## [TASK REQUIREMENTS]
Leaving out all pictures, retype the records exactly.

## [DATA PROVIDED]
--------------------------------------------------
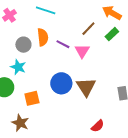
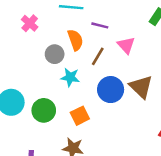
brown line: (88, 29) -> (98, 56), moved
purple line: (63, 44) -> (100, 25), moved
cyan star: (18, 67) -> (70, 77), moved

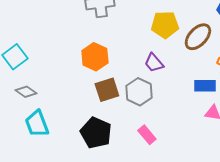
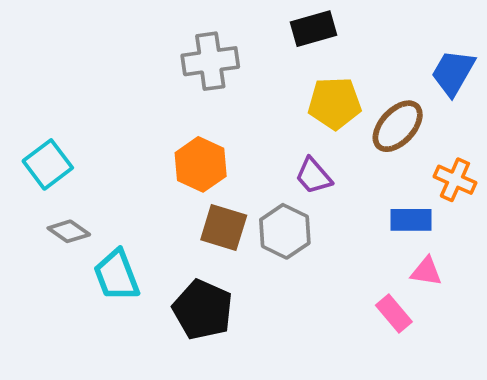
brown square: (107, 90) -> (224, 227), turned 35
cyan trapezoid: (37, 124) -> (117, 275), moved
pink rectangle: (147, 135) -> (394, 314), moved

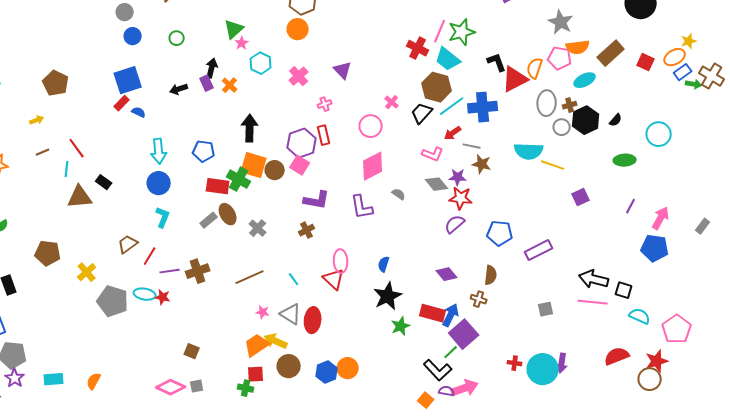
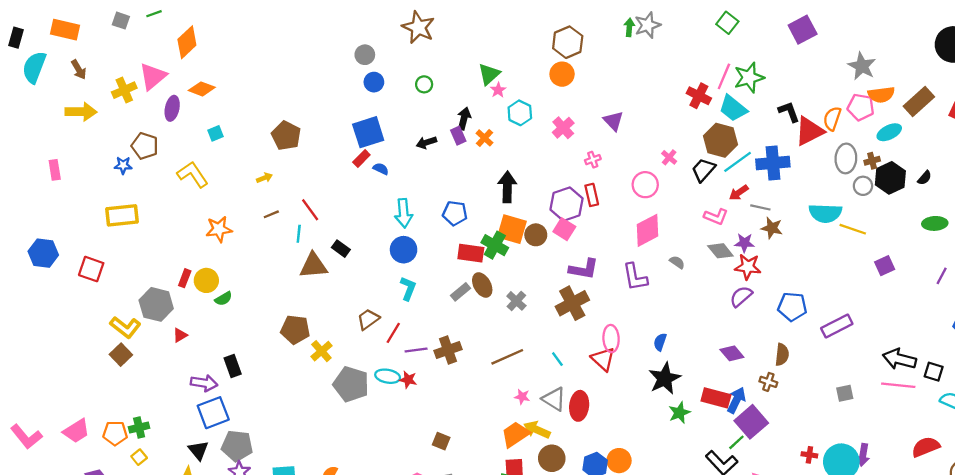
brown cross: (307, 230) -> (572, 303), size x1.8
brown pentagon: (48, 253) -> (295, 329), moved

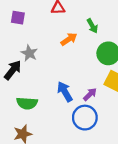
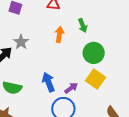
orange arrow: (69, 39) -> (59, 35), turned -56

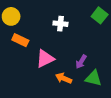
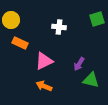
green square: (100, 15) -> (97, 19), turned 35
orange arrow: (64, 78) -> (44, 86), moved

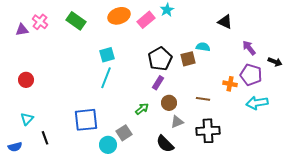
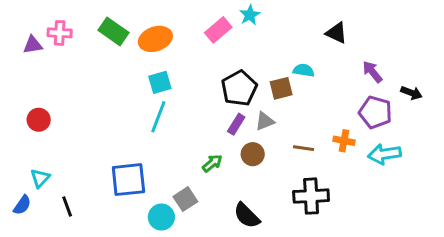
orange ellipse: (119, 16) -> (155, 39), moved
pink cross: (40, 22) -> (60, 33), turned -35
orange cross: (230, 84) -> (344, 141), moved
gray triangle: (177, 122) -> (265, 121), moved
blue semicircle: (15, 147) -> (22, 205), moved, turned -40

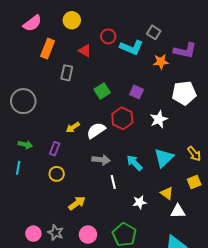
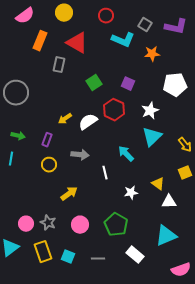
red circle: (108, 36) -> (106, 16), moved
red triangle: (85, 51) -> (77, 43), size x1.6
purple L-shape: (185, 51) -> (176, 27), moved
cyan triangle: (164, 158) -> (152, 137), moved
gray arrow: (101, 160) -> (80, 155), moved

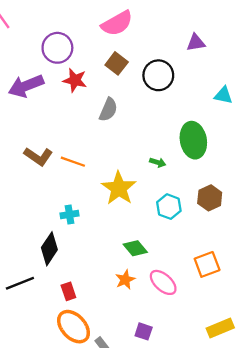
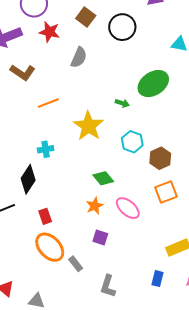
green ellipse: (193, 140) -> (153, 84), turned 68
brown L-shape: (38, 156) -> (23, 72), moved
orange line: (73, 162) -> (48, 103), turned -40
brown hexagon: (210, 198) -> (160, 158), moved
purple square: (144, 331) -> (100, 238), moved

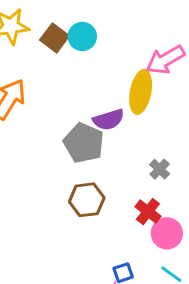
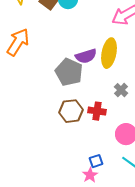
yellow ellipse: (141, 92) -> (109, 53), moved
red cross: (148, 211) -> (97, 111), moved, turned -30

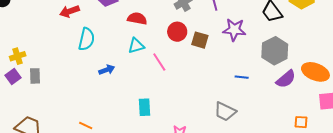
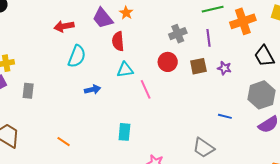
red semicircle: (137, 19) -> (118, 41), moved, turned -114
purple star: (234, 30) -> (224, 68), size x0.6
brown square: (200, 40) -> (198, 66), moved, turned -36
gray rectangle: (35, 76) -> (28, 91), moved

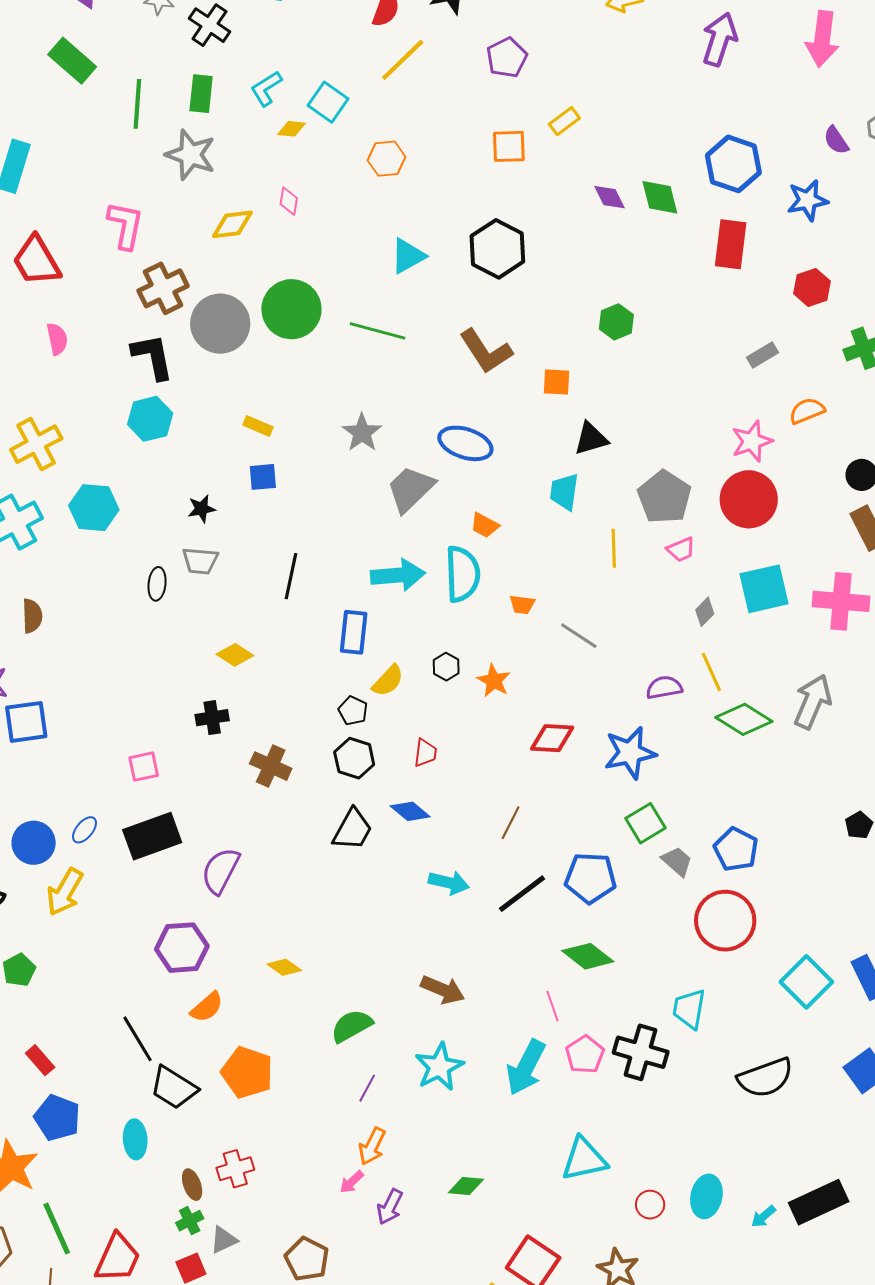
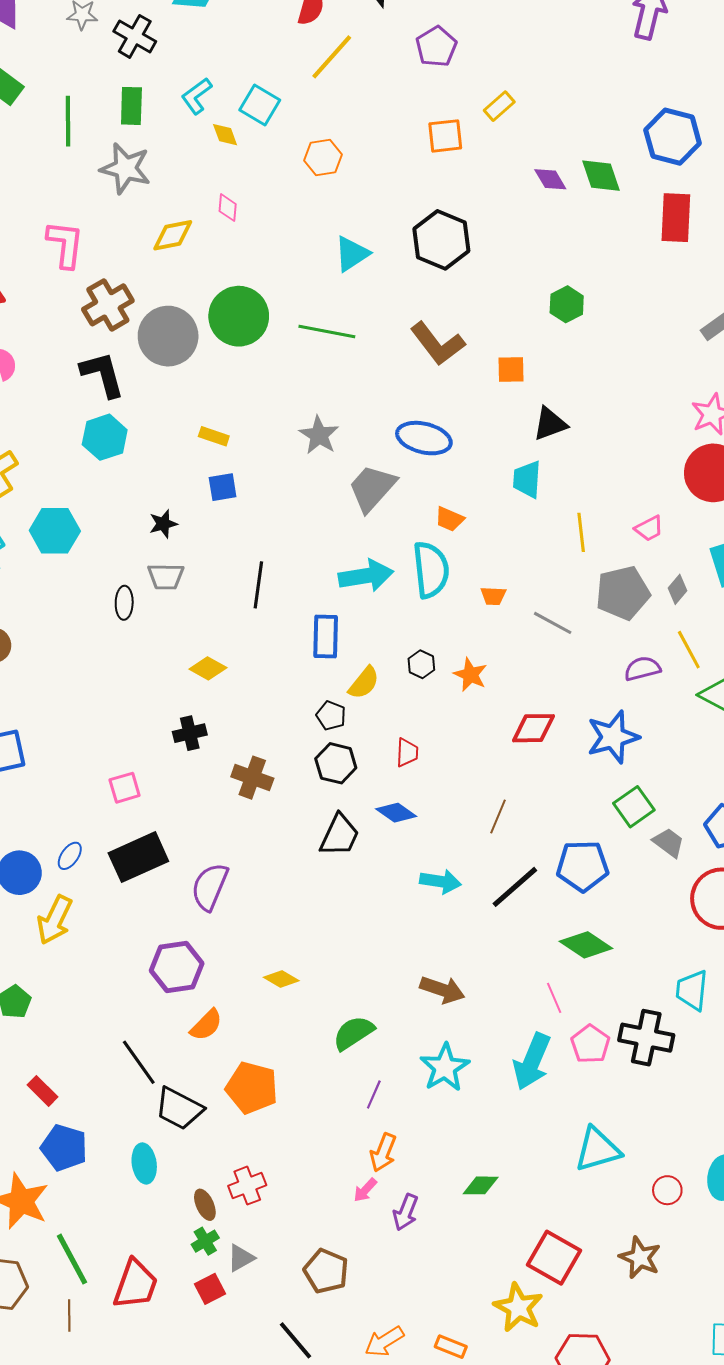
yellow diamond: (291, 129) -> (225, 135), turned 68
gray pentagon: (664, 497) -> (623, 593), moved, turned 30

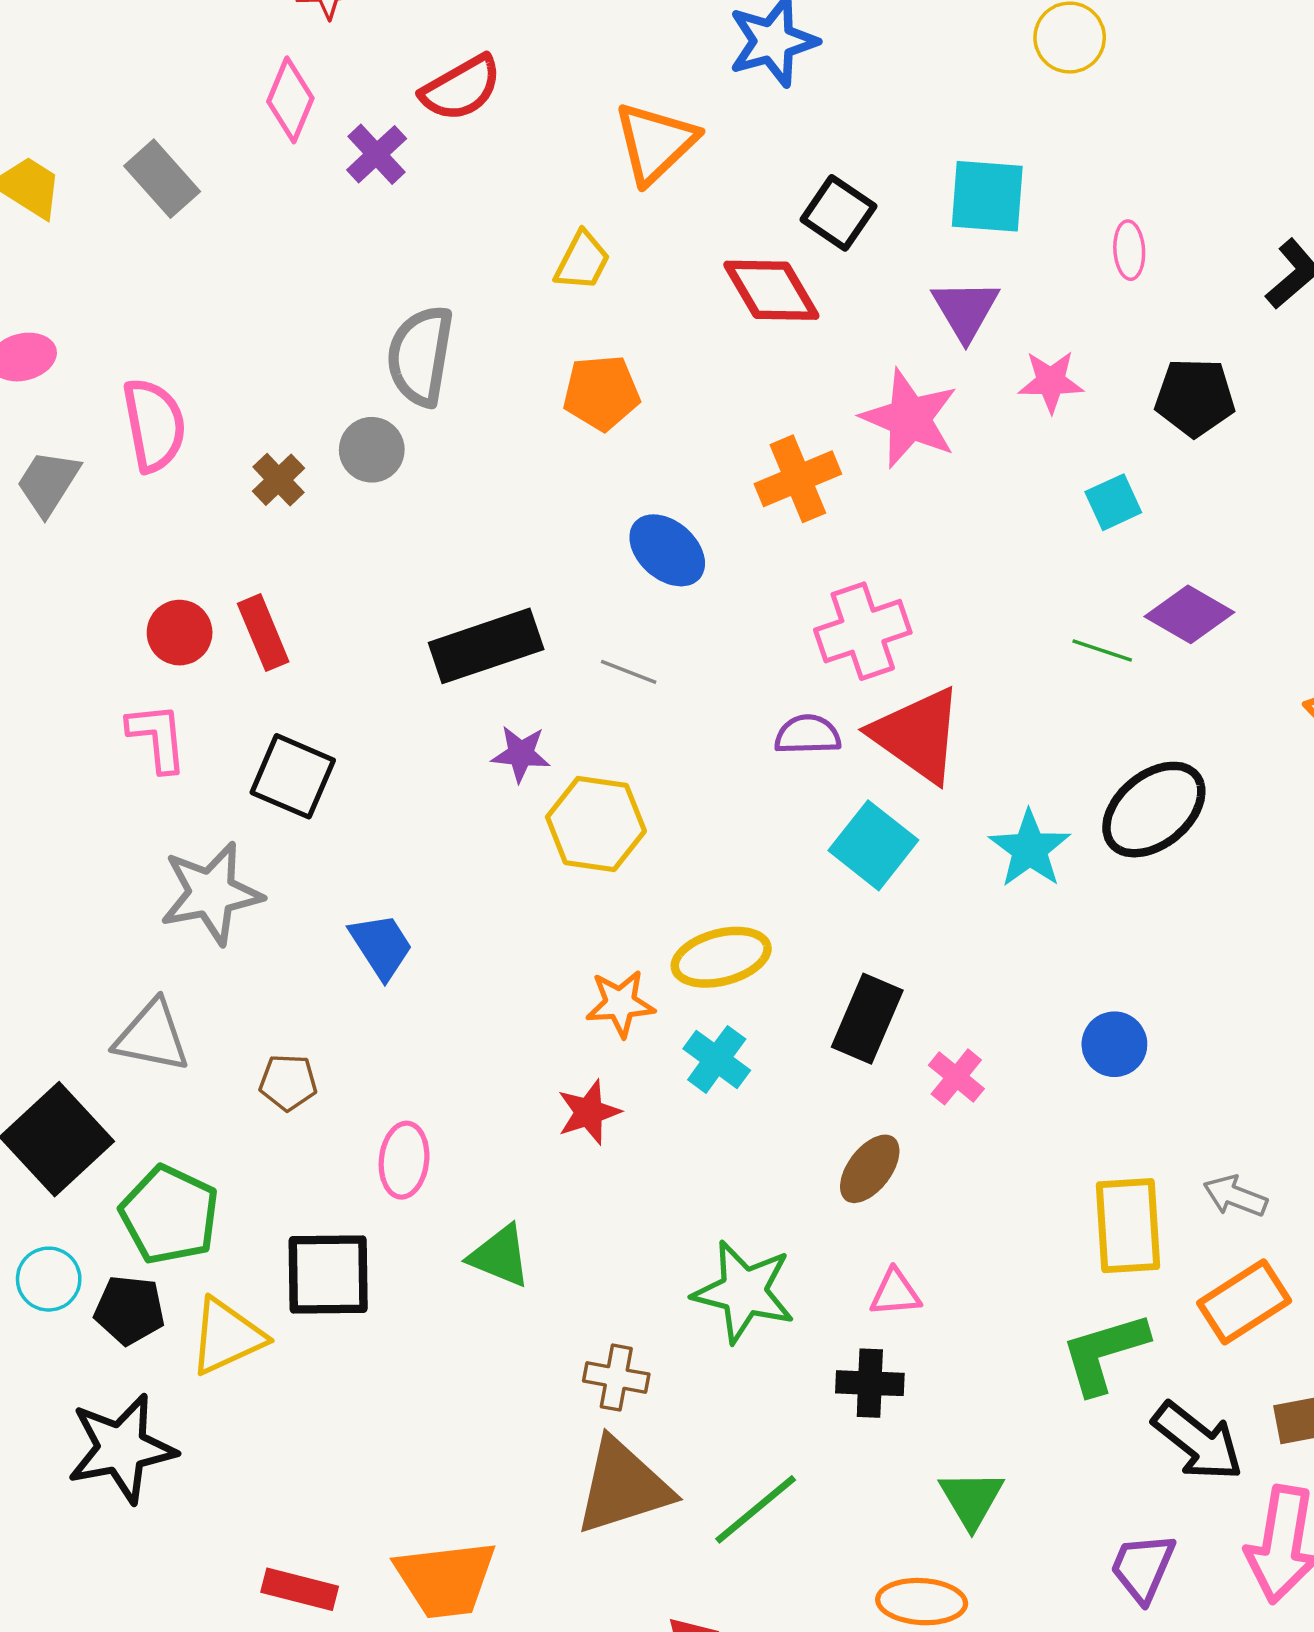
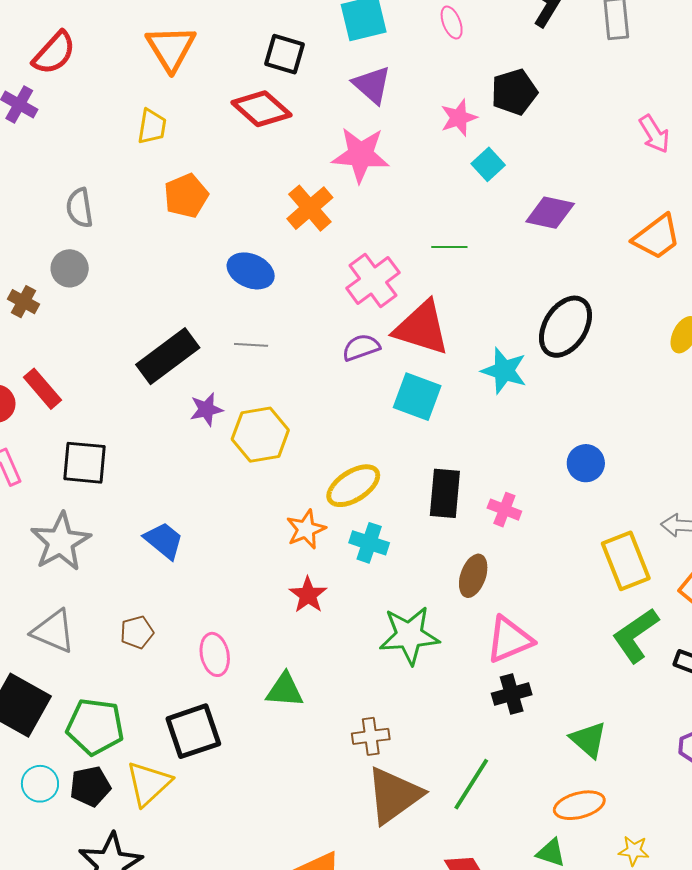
gray semicircle: (420, 356) -> (80, 208), size x0.7
pink star: (1051, 382) -> (459, 118), moved
green line: (1102, 650) -> (449, 247), moved
gray triangle: (152, 1036) -> (54, 631), turned 30
green star: (744, 1292) -> (409, 635), moved
pink triangle: (895, 1293) -> (509, 640), size x1.6

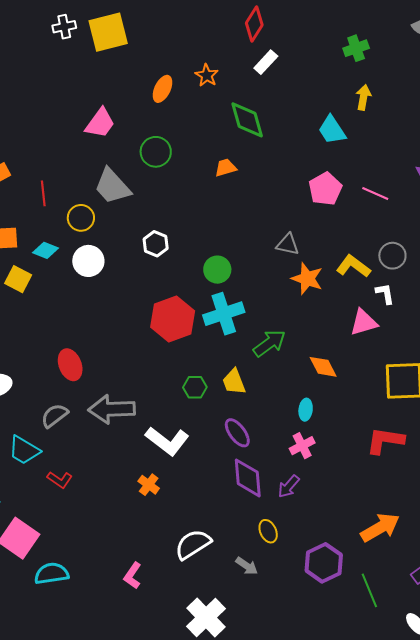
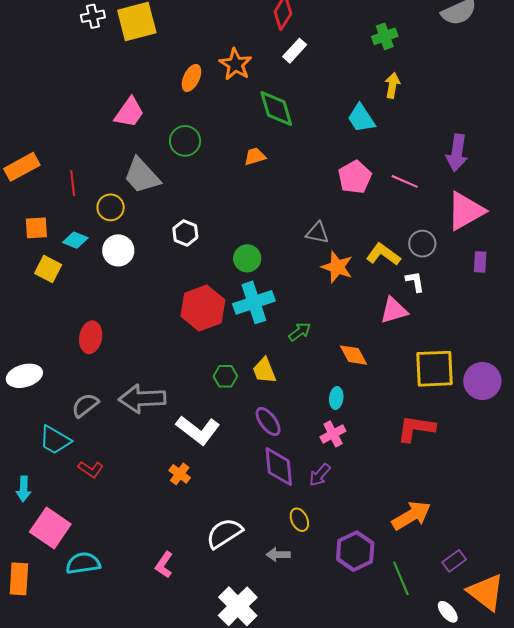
orange star: (207, 75) -> (236, 64), size x1.4
green arrow: (269, 343) -> (300, 332), size x0.7
red ellipse: (70, 365) -> (91, 337), moved, turned 32
gray arrow: (247, 566) -> (278, 555), turned 145

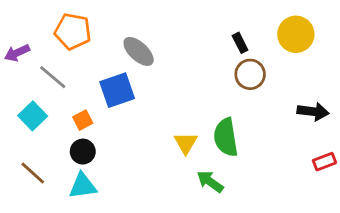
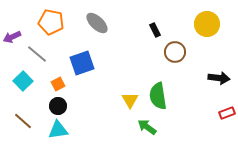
black rectangle: (240, 43) -> (155, 30), moved
gray ellipse: (139, 51) -> (97, 23), moved

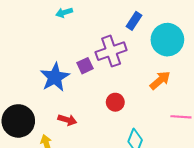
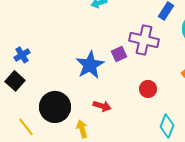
--------------------------------------------------
## [COMPLETED TASK]
brown line: (88, 29) -> (98, 56), moved
purple line: (63, 44) -> (100, 25), moved
cyan star: (18, 67) -> (70, 77), moved

brown square: (107, 90) -> (224, 227), turned 35
cyan trapezoid: (37, 124) -> (117, 275), moved
pink rectangle: (147, 135) -> (394, 314), moved

brown cross: (307, 230) -> (572, 303), size x1.8
brown pentagon: (48, 253) -> (295, 329), moved

orange arrow: (69, 39) -> (59, 35), turned -56

green square: (100, 15) -> (97, 19), turned 35
orange arrow: (64, 78) -> (44, 86), moved

orange ellipse: (119, 16) -> (155, 39), moved
pink cross: (40, 22) -> (60, 33), turned -35
orange cross: (230, 84) -> (344, 141), moved
gray triangle: (177, 122) -> (265, 121), moved
blue semicircle: (15, 147) -> (22, 205), moved, turned -40

red circle: (108, 36) -> (106, 16), moved
red triangle: (85, 51) -> (77, 43), size x1.6
purple L-shape: (185, 51) -> (176, 27), moved
cyan triangle: (164, 158) -> (152, 137), moved
gray arrow: (101, 160) -> (80, 155), moved

green ellipse: (193, 140) -> (153, 84), turned 68
brown L-shape: (38, 156) -> (23, 72), moved
orange line: (73, 162) -> (48, 103), turned -40
brown hexagon: (210, 198) -> (160, 158), moved
purple square: (144, 331) -> (100, 238), moved

yellow ellipse: (141, 92) -> (109, 53), moved
red cross: (148, 211) -> (97, 111), moved, turned -30

red semicircle: (137, 19) -> (118, 41), moved, turned -114
purple star: (234, 30) -> (224, 68), size x0.6
brown square: (200, 40) -> (198, 66), moved, turned -36
gray rectangle: (35, 76) -> (28, 91), moved

yellow diamond: (291, 129) -> (225, 135), turned 68
gray pentagon: (664, 497) -> (623, 593), moved, turned 30

gray semicircle: (420, 356) -> (80, 208), size x0.7
pink star: (1051, 382) -> (459, 118), moved
green line: (1102, 650) -> (449, 247), moved
gray triangle: (152, 1036) -> (54, 631), turned 30
green star: (744, 1292) -> (409, 635), moved
pink triangle: (895, 1293) -> (509, 640), size x1.6

orange star: (207, 75) -> (236, 64), size x1.4
green arrow: (269, 343) -> (300, 332), size x0.7
red ellipse: (70, 365) -> (91, 337), moved, turned 32
gray arrow: (247, 566) -> (278, 555), turned 145

black rectangle: (240, 43) -> (155, 30), moved
gray ellipse: (139, 51) -> (97, 23), moved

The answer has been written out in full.